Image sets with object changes
*** Block opens ***
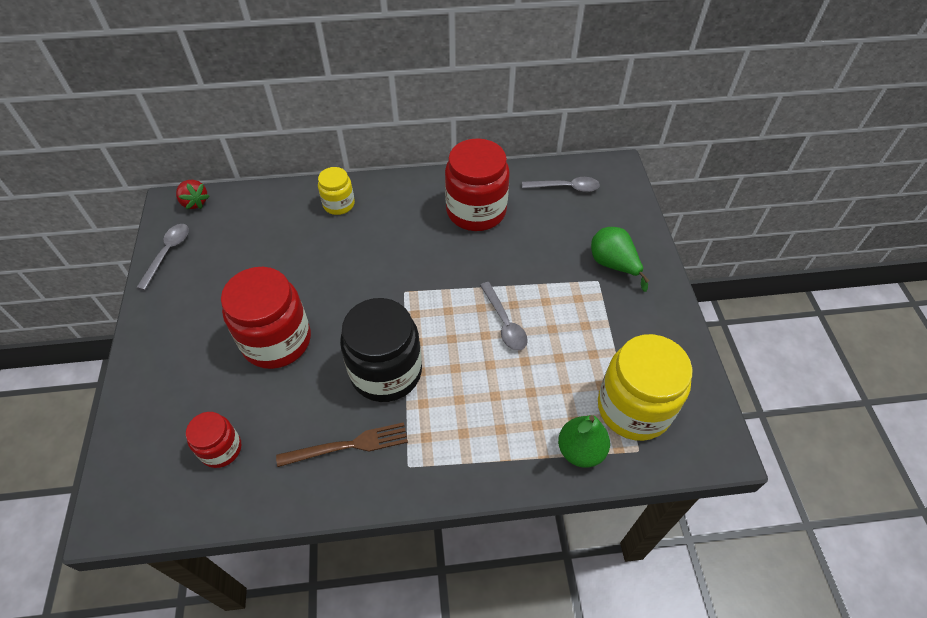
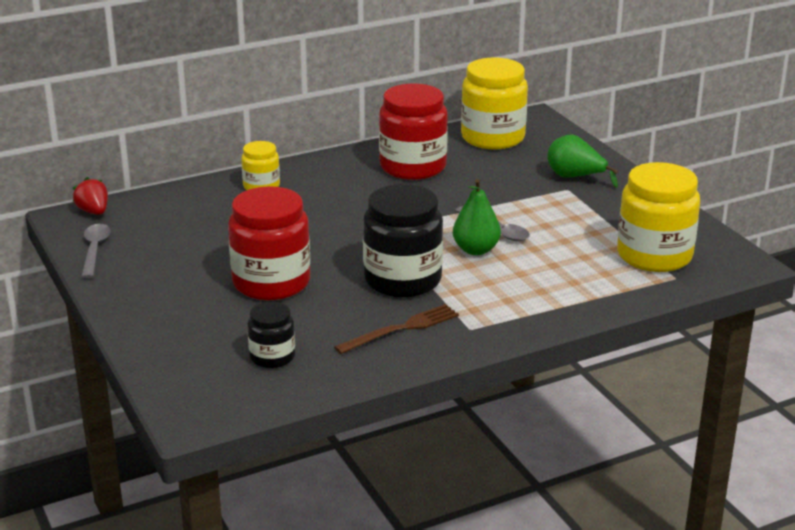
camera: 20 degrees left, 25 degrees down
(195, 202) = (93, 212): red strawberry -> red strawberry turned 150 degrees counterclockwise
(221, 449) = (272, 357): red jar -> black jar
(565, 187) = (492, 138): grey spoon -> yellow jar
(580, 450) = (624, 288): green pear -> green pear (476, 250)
*** Block closes ***
WHAT NEEDS TO BE DONE: Retype all the entries word for word; the pictures stay out.

RESULT OF THIS TASK:
camera: 20 degrees left, 25 degrees down
(195, 202) = (93, 212): red strawberry -> red strawberry turned 150 degrees counterclockwise
(221, 449) = (272, 357): red jar -> black jar
(565, 187) = (492, 138): grey spoon -> yellow jar
(580, 450) = (624, 288): green pear -> green pear (476, 250)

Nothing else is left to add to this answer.